Segment Start: Data shown

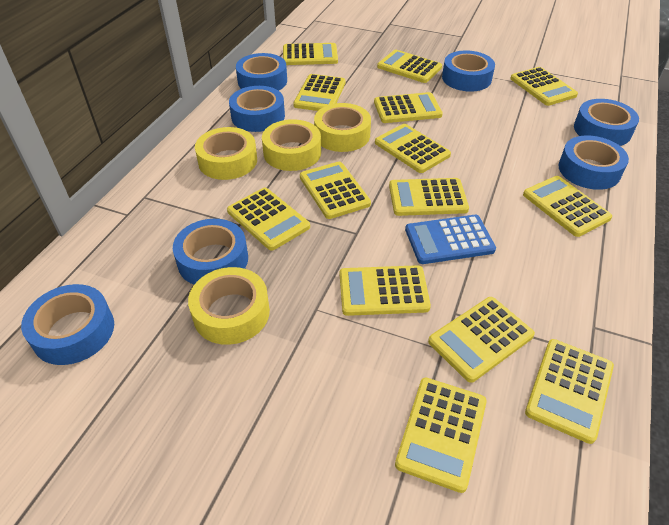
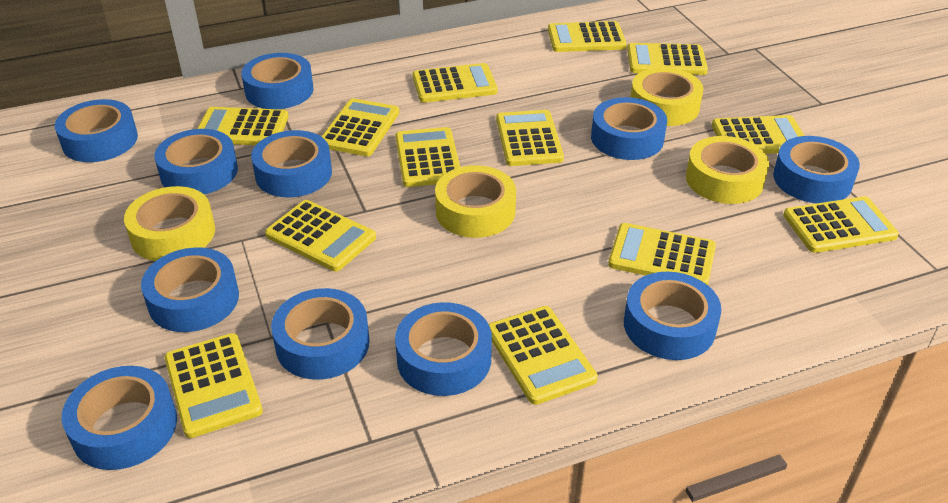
blue calculator: 1 -> 0
blue tape: 7 -> 11
yellow calculator: 14 -> 13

Segment End: Data shown

Task details: When repeating the material above, keep every line exact and drop all pictures.

Output for this task:
blue calculator: 1 -> 0
blue tape: 7 -> 11
yellow calculator: 14 -> 13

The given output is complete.